(Stored data)
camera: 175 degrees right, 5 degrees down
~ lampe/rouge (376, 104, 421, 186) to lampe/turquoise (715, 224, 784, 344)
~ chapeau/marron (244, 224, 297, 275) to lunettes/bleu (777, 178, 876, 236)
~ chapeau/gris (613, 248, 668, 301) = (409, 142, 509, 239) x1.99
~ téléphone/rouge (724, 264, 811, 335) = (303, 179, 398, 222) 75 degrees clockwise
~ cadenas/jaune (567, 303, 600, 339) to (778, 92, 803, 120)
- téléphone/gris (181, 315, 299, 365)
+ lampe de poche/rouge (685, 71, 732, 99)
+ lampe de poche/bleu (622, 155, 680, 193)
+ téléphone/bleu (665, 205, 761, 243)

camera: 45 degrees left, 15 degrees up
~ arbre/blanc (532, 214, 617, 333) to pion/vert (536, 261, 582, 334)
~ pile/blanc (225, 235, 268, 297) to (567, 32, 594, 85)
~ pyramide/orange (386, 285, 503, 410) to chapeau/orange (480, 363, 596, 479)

Work item
The required output is the line containing "92, 803, 120)" through the last line of the records above, each copied exactly and nothing more.

Result
~ cadenas/jaune (567, 303, 600, 339) to (778, 92, 803, 120)
- téléphone/gris (181, 315, 299, 365)
+ lampe de poche/rouge (685, 71, 732, 99)
+ lampe de poche/bleu (622, 155, 680, 193)
+ téléphone/bleu (665, 205, 761, 243)

camera: 45 degrees left, 15 degrees up
~ arbre/blanc (532, 214, 617, 333) to pion/vert (536, 261, 582, 334)
~ pile/blanc (225, 235, 268, 297) to (567, 32, 594, 85)
~ pyramide/orange (386, 285, 503, 410) to chapeau/orange (480, 363, 596, 479)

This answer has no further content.